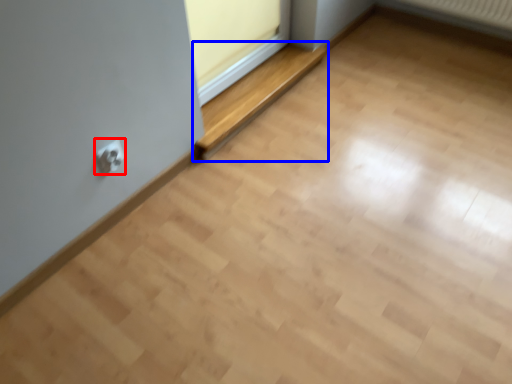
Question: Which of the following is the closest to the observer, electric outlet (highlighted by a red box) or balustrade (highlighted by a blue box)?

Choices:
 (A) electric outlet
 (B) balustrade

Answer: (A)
· · ·
◆ **Exercise**
Render every line of the items above as a JSON list of strings, one string per line, skipping blank lines and leaving the pictures out.

◆ **Answer to this exercise**
[
  "Question: Which of the following is the closest to the observer, electric outlet (highlighted by a red box) or balustrade (highlighted by a blue box)?",
  "Choices:",
  " (A) electric outlet",
  " (B) balustrade",
  "Answer: (A)"
]